What you have to do:
Copy the listing below line for line, starting at its first line and ending with the line that has "white stockpot [617, 320]" in it. Add nothing.

Material shown:
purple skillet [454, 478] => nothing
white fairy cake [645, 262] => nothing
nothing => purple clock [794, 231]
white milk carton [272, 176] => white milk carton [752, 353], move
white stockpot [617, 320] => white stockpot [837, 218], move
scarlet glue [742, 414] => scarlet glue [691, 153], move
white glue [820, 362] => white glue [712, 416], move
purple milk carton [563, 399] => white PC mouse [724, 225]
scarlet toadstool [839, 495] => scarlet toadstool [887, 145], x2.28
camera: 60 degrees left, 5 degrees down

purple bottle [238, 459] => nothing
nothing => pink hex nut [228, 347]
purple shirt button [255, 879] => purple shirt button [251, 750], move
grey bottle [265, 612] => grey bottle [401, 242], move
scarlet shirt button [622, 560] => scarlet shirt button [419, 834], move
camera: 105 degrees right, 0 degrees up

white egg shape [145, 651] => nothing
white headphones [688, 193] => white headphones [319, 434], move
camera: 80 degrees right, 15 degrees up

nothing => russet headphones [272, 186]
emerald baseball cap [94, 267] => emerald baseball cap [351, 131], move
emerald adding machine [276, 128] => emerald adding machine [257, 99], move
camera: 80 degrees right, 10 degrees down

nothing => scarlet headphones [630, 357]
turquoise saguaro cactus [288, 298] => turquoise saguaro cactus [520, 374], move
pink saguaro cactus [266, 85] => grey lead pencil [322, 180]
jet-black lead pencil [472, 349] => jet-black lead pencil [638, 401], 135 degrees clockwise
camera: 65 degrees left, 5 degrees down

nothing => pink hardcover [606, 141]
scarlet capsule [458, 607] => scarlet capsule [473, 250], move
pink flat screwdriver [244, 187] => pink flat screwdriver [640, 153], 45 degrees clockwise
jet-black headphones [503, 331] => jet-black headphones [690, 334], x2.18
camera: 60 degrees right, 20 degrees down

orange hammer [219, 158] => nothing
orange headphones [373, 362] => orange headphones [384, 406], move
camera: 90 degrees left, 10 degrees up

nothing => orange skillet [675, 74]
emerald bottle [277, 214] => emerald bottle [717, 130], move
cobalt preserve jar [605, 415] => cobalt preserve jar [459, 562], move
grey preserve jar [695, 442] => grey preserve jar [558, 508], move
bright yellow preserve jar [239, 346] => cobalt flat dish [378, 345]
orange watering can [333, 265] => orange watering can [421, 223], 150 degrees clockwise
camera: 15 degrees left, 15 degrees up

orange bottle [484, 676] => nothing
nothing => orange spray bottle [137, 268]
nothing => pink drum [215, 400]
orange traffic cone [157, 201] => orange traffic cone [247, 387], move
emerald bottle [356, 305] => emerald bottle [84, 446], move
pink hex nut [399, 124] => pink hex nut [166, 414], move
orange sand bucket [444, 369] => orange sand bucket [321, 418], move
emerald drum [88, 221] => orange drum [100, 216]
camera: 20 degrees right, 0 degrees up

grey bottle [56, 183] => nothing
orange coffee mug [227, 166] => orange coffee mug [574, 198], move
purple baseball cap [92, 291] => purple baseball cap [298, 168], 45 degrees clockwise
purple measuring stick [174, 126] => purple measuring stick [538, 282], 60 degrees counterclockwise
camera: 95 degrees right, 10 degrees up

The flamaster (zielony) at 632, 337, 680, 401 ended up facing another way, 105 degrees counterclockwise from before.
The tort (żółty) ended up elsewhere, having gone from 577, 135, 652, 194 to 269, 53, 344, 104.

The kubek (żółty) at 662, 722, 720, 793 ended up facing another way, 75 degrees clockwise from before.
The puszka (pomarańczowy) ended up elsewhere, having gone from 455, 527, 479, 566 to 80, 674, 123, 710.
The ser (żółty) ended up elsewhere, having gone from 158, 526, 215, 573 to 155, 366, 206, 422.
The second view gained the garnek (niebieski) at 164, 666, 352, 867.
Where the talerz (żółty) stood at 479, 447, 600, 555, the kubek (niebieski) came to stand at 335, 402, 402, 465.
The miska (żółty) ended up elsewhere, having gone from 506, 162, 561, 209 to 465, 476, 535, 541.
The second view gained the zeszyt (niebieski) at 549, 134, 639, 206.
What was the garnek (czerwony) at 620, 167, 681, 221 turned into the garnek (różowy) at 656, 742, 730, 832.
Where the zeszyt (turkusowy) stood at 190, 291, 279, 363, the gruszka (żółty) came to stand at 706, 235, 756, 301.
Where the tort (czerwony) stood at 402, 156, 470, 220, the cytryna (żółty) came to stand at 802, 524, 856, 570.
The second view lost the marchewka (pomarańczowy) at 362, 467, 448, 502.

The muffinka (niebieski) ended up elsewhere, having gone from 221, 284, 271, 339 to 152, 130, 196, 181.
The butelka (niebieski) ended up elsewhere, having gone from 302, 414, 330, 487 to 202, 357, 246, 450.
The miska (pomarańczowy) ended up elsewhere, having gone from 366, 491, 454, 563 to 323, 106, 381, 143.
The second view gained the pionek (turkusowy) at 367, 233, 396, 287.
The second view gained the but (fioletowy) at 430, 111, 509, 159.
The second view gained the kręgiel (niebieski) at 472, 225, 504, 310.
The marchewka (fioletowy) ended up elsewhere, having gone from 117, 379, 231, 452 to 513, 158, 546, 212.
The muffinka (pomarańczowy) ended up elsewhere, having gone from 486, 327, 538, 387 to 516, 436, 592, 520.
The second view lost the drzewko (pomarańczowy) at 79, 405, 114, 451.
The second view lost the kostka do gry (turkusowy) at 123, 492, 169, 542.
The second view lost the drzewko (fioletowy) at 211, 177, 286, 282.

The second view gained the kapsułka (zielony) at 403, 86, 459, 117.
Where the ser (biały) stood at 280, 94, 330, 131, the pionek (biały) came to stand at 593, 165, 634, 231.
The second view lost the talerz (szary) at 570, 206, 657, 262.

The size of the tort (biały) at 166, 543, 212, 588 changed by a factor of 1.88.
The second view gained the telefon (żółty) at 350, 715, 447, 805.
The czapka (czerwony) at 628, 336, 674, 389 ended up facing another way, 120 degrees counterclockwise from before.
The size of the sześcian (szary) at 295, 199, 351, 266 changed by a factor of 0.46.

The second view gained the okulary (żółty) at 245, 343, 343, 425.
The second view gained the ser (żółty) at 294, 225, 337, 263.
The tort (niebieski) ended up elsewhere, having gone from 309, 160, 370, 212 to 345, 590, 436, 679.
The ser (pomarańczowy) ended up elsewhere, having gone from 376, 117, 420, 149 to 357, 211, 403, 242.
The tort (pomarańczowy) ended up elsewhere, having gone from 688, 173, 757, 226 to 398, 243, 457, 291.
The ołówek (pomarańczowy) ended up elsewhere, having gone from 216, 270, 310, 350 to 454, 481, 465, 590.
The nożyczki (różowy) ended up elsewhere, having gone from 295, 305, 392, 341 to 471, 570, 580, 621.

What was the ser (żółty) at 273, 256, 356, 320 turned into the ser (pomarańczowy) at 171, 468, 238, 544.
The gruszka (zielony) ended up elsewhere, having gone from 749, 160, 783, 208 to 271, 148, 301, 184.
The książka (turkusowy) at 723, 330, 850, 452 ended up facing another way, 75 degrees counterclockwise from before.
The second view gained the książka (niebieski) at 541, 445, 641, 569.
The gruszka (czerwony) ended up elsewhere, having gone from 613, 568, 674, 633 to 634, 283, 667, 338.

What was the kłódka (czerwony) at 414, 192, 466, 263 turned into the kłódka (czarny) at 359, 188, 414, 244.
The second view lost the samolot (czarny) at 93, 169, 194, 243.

Result for this task:
purple skillet [454, 478] => nothing
white fairy cake [645, 262] => nothing
nothing => purple clock [794, 231]
white milk carton [272, 176] => white milk carton [752, 353], move
white stockpot [617, 320] => white stockpot [837, 218], move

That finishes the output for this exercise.